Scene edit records
****

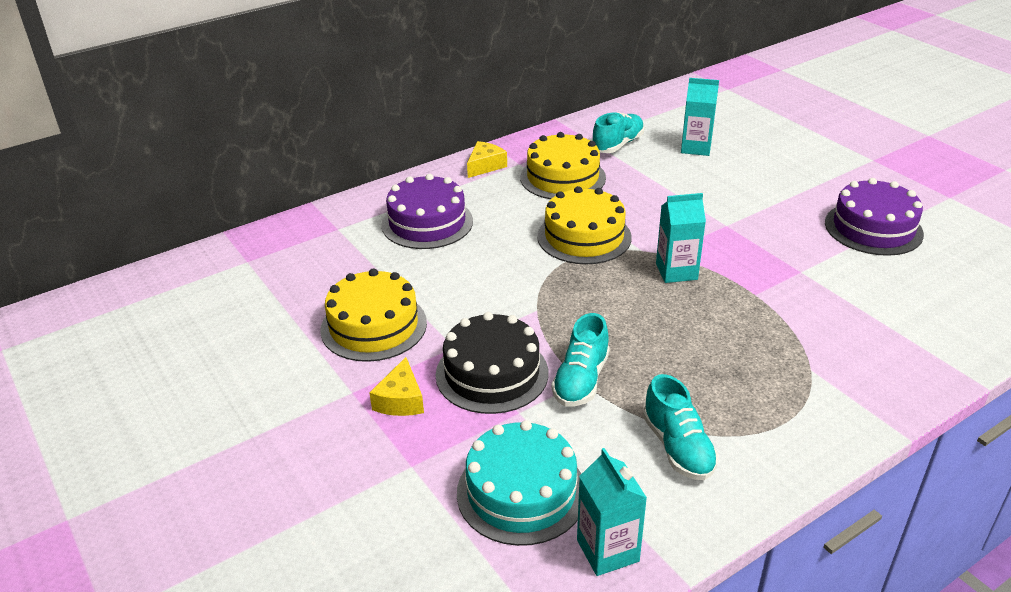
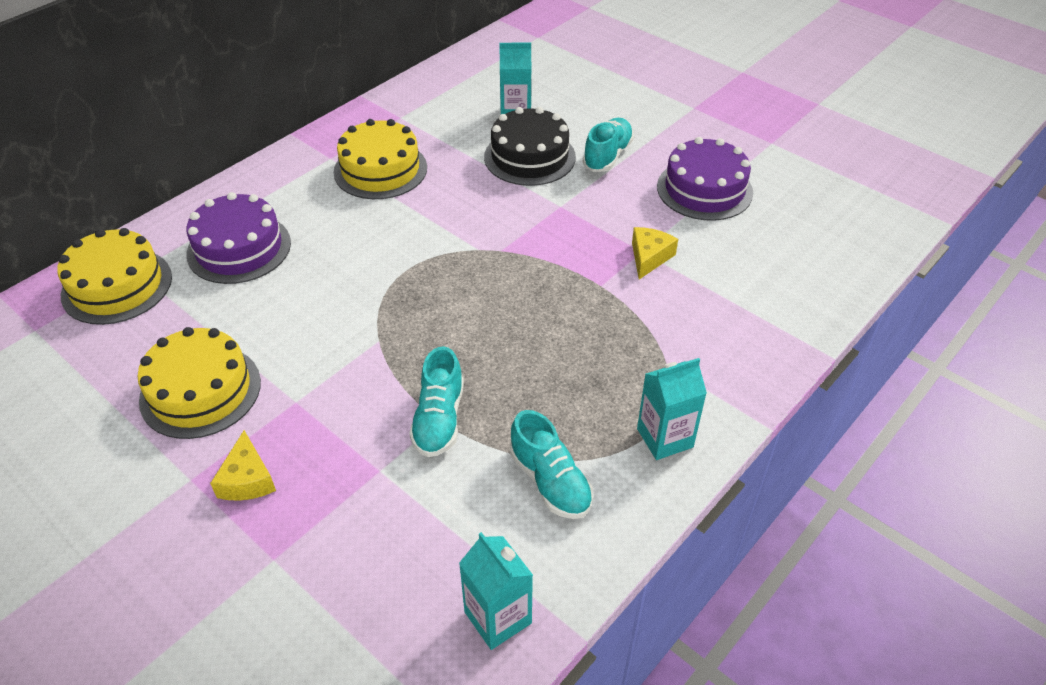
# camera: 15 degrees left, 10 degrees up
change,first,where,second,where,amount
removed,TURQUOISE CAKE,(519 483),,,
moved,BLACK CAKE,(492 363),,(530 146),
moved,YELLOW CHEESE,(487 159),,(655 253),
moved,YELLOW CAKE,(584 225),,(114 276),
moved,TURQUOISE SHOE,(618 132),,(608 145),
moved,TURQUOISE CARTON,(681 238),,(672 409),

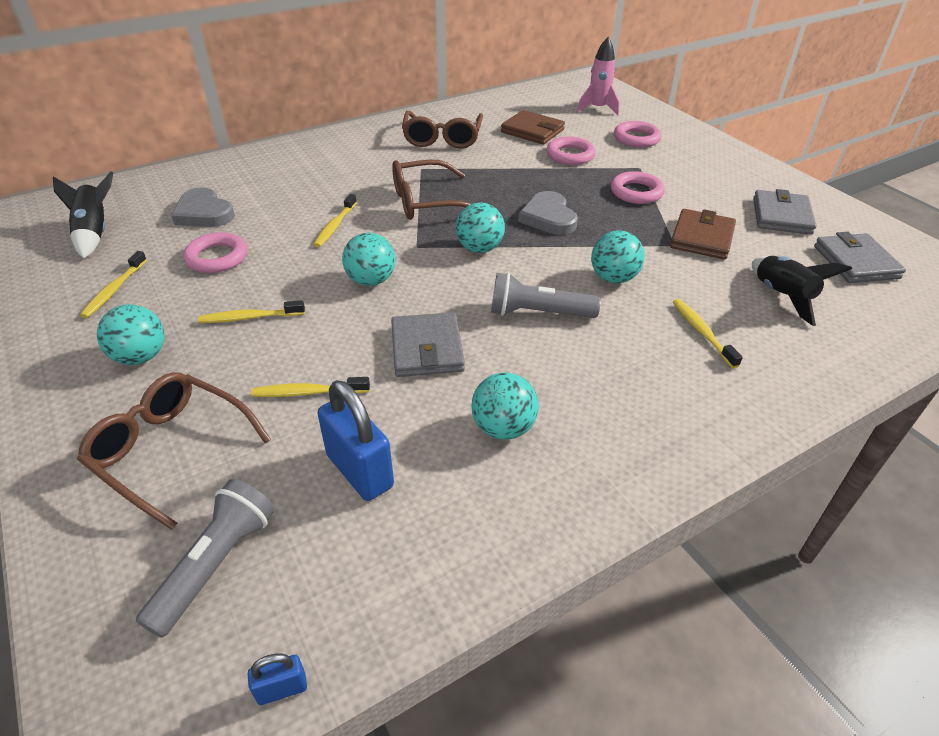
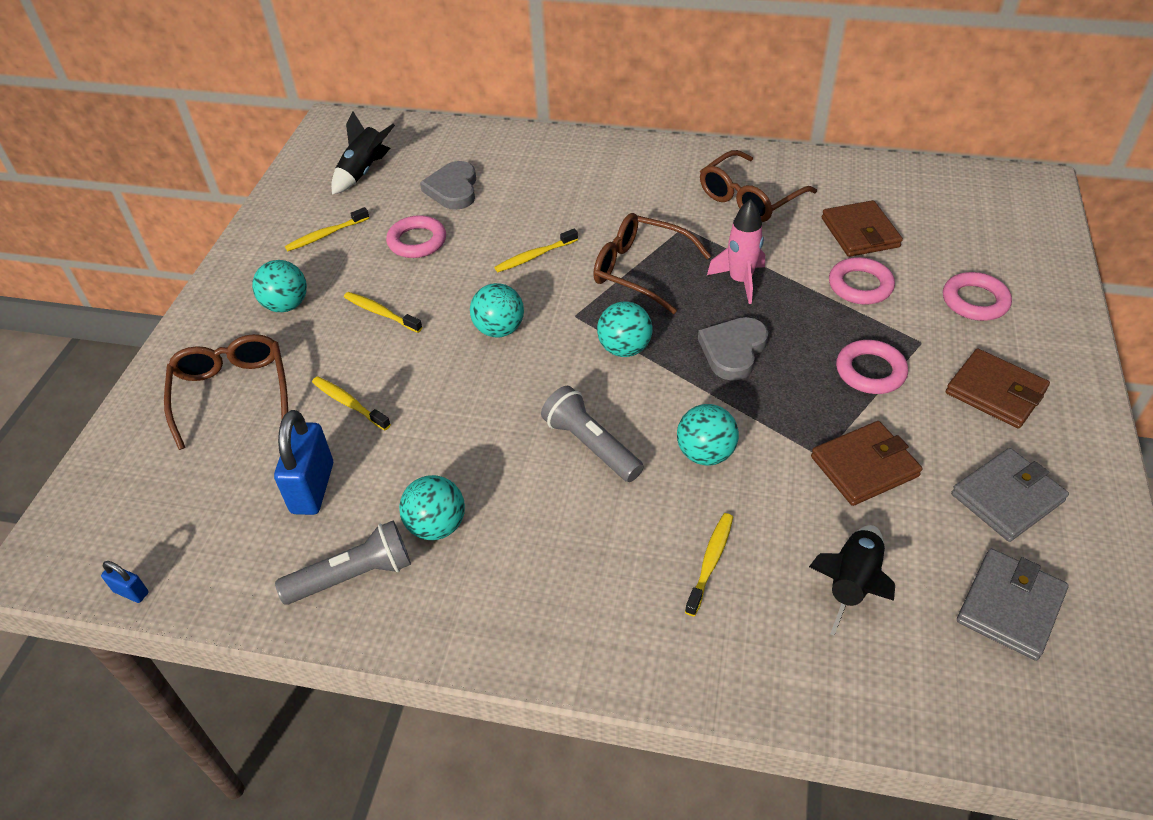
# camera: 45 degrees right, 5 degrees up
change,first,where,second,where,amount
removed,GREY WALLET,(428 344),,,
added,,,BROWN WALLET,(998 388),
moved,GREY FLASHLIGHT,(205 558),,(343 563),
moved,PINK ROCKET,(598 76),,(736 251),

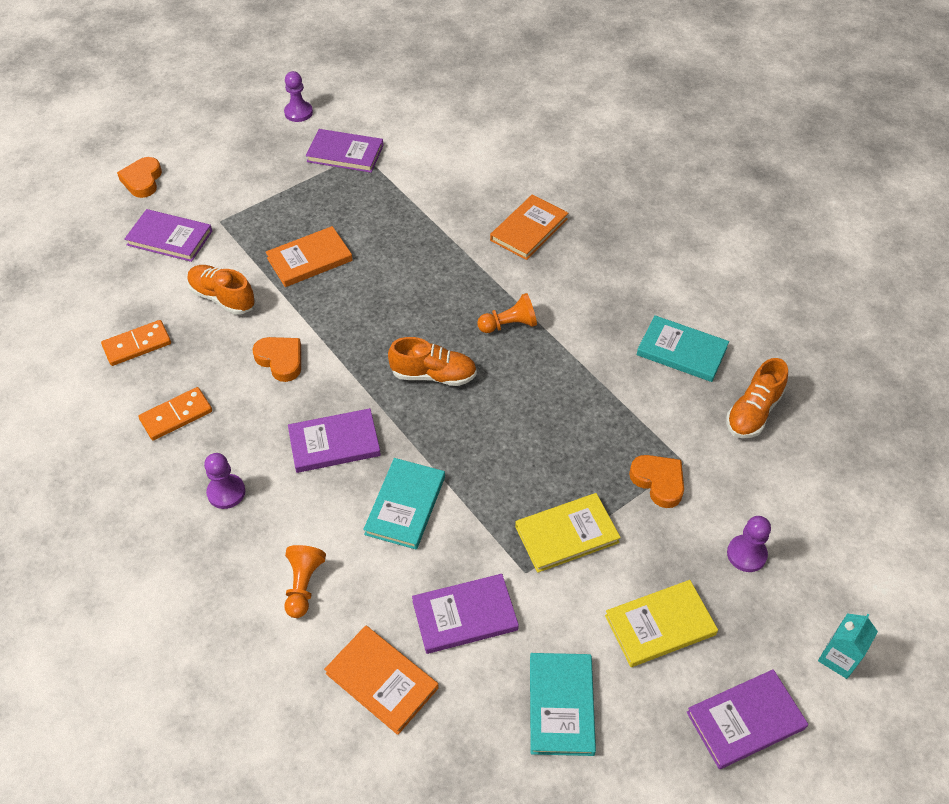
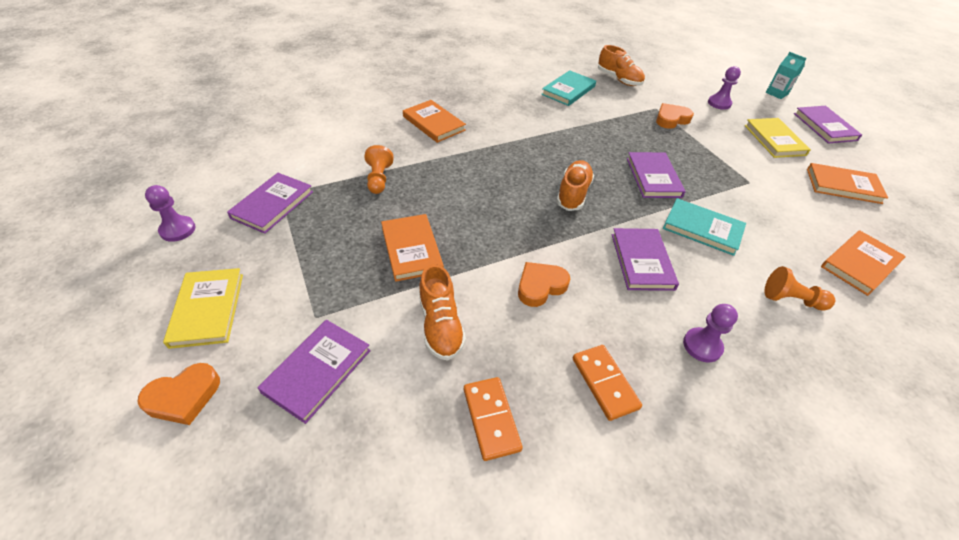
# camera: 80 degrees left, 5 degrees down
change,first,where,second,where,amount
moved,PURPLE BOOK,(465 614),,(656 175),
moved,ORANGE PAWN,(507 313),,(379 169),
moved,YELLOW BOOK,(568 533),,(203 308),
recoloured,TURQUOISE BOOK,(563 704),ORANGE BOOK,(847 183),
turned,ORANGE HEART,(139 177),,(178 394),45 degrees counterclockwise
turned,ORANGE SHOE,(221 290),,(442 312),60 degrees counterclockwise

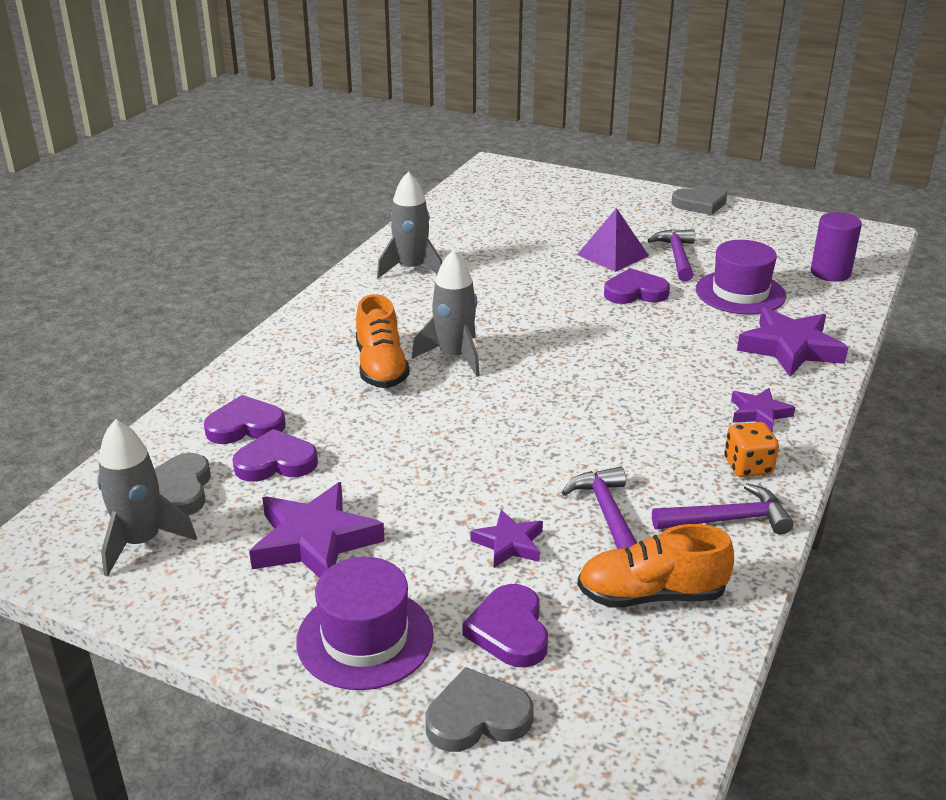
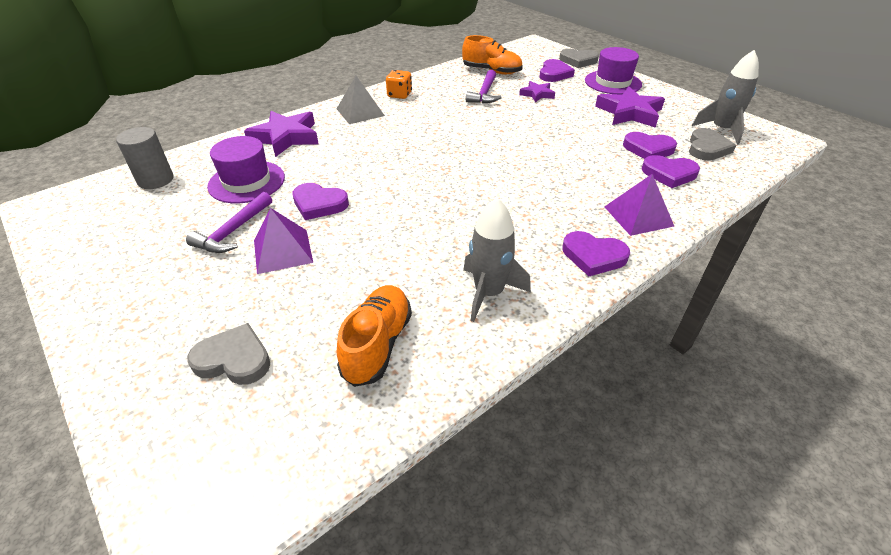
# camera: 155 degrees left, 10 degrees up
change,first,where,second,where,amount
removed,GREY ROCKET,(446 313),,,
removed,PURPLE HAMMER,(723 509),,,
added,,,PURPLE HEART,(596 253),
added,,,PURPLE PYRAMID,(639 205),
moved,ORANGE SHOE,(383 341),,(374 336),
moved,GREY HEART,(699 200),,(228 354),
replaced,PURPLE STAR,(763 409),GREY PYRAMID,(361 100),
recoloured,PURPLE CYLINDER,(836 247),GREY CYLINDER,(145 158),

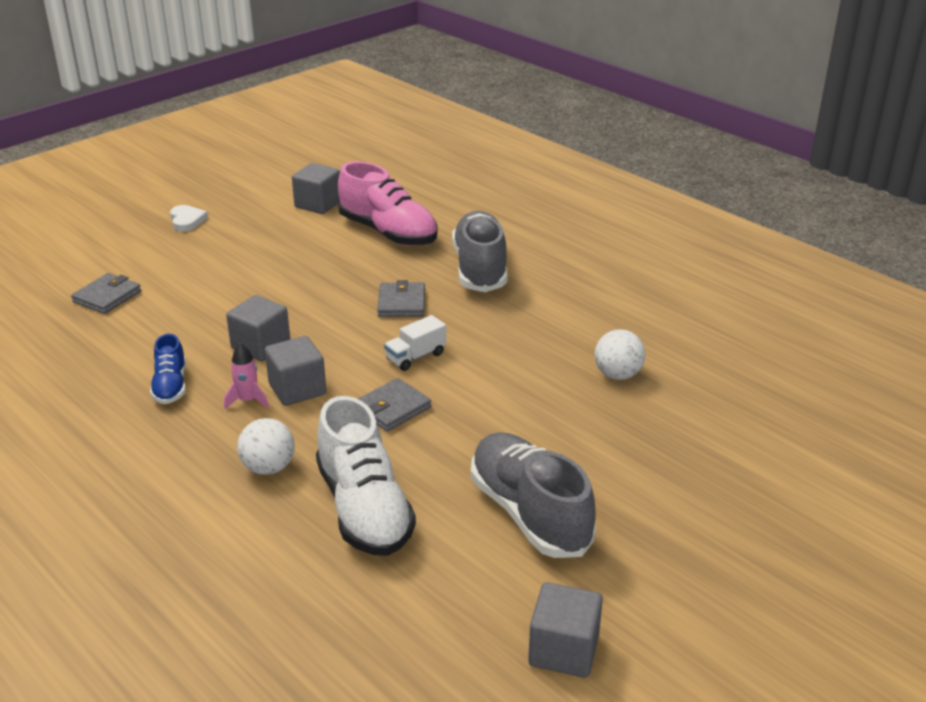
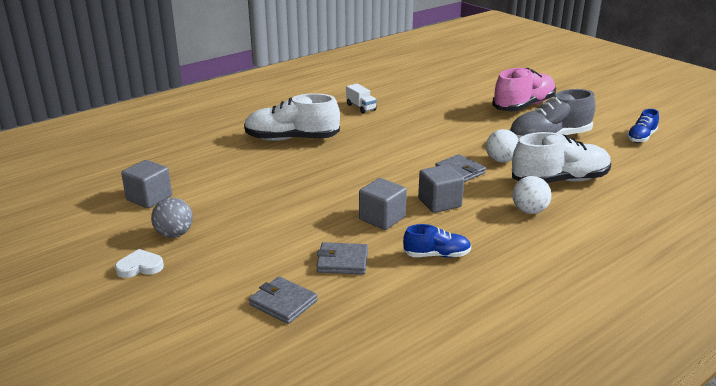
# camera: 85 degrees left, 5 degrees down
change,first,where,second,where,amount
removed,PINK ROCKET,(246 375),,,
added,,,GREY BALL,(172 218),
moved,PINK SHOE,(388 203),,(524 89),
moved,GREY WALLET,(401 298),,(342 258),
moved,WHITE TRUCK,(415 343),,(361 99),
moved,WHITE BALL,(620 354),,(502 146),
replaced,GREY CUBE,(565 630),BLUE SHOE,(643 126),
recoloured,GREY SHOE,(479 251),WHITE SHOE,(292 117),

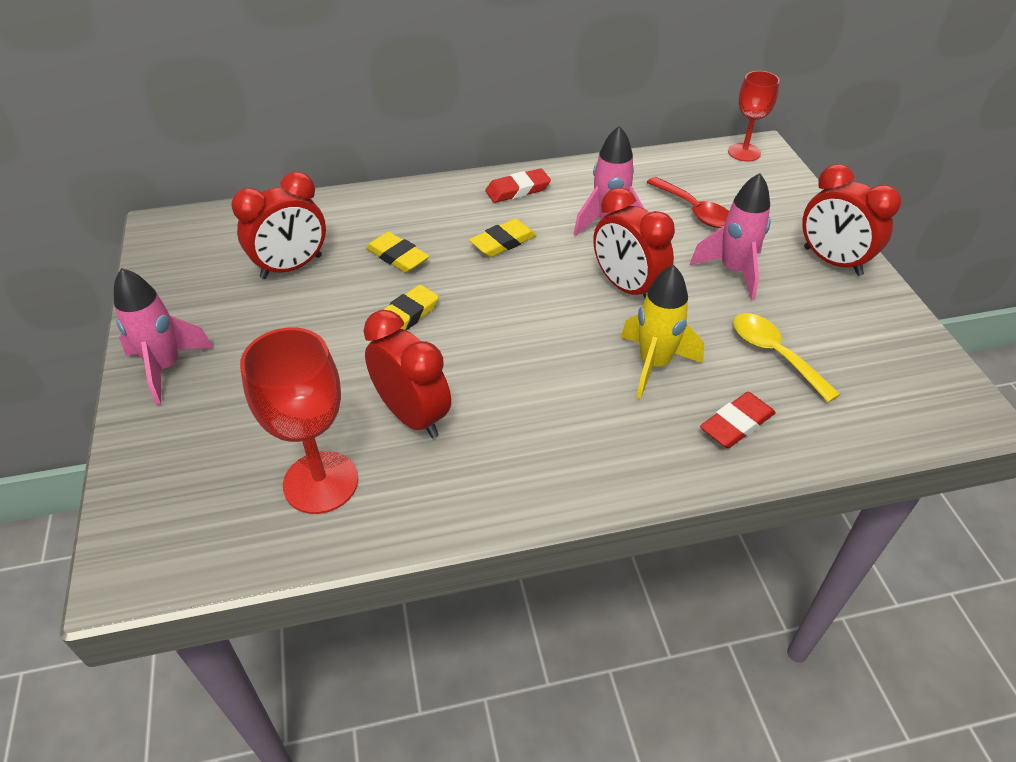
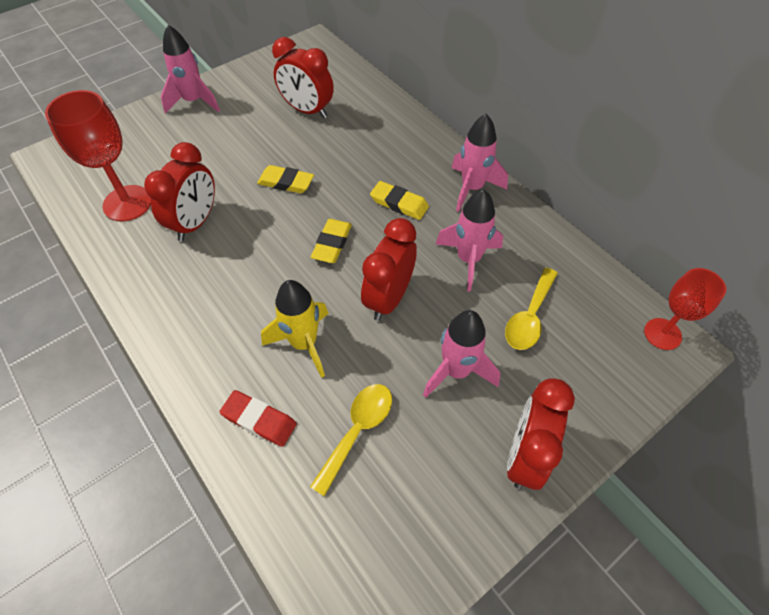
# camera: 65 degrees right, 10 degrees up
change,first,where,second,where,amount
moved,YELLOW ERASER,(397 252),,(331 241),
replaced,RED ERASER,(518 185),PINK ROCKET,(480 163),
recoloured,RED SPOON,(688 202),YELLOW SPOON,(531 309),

****

Problem statement: A word-for-word copy of the records is needed, with no pictures carried over.

Output for this exercise:
# camera: 15 degrees left, 10 degrees up
change,first,where,second,where,amount
removed,TURQUOISE CAKE,(519 483),,,
moved,BLACK CAKE,(492 363),,(530 146),
moved,YELLOW CHEESE,(487 159),,(655 253),
moved,YELLOW CAKE,(584 225),,(114 276),
moved,TURQUOISE SHOE,(618 132),,(608 145),
moved,TURQUOISE CARTON,(681 238),,(672 409),

# camera: 45 degrees right, 5 degrees up
change,first,where,second,where,amount
removed,GREY WALLET,(428 344),,,
added,,,BROWN WALLET,(998 388),
moved,GREY FLASHLIGHT,(205 558),,(343 563),
moved,PINK ROCKET,(598 76),,(736 251),

# camera: 80 degrees left, 5 degrees down
change,first,where,second,where,amount
moved,PURPLE BOOK,(465 614),,(656 175),
moved,ORANGE PAWN,(507 313),,(379 169),
moved,YELLOW BOOK,(568 533),,(203 308),
recoloured,TURQUOISE BOOK,(563 704),ORANGE BOOK,(847 183),
turned,ORANGE HEART,(139 177),,(178 394),45 degrees counterclockwise
turned,ORANGE SHOE,(221 290),,(442 312),60 degrees counterclockwise

# camera: 155 degrees left, 10 degrees up
change,first,where,second,where,amount
removed,GREY ROCKET,(446 313),,,
removed,PURPLE HAMMER,(723 509),,,
added,,,PURPLE HEART,(596 253),
added,,,PURPLE PYRAMID,(639 205),
moved,ORANGE SHOE,(383 341),,(374 336),
moved,GREY HEART,(699 200),,(228 354),
replaced,PURPLE STAR,(763 409),GREY PYRAMID,(361 100),
recoloured,PURPLE CYLINDER,(836 247),GREY CYLINDER,(145 158),

# camera: 85 degrees left, 5 degrees down
change,first,where,second,where,amount
removed,PINK ROCKET,(246 375),,,
added,,,GREY BALL,(172 218),
moved,PINK SHOE,(388 203),,(524 89),
moved,GREY WALLET,(401 298),,(342 258),
moved,WHITE TRUCK,(415 343),,(361 99),
moved,WHITE BALL,(620 354),,(502 146),
replaced,GREY CUBE,(565 630),BLUE SHOE,(643 126),
recoloured,GREY SHOE,(479 251),WHITE SHOE,(292 117),

# camera: 65 degrees right, 10 degrees up
change,first,where,second,where,amount
moved,YELLOW ERASER,(397 252),,(331 241),
replaced,RED ERASER,(518 185),PINK ROCKET,(480 163),
recoloured,RED SPOON,(688 202),YELLOW SPOON,(531 309),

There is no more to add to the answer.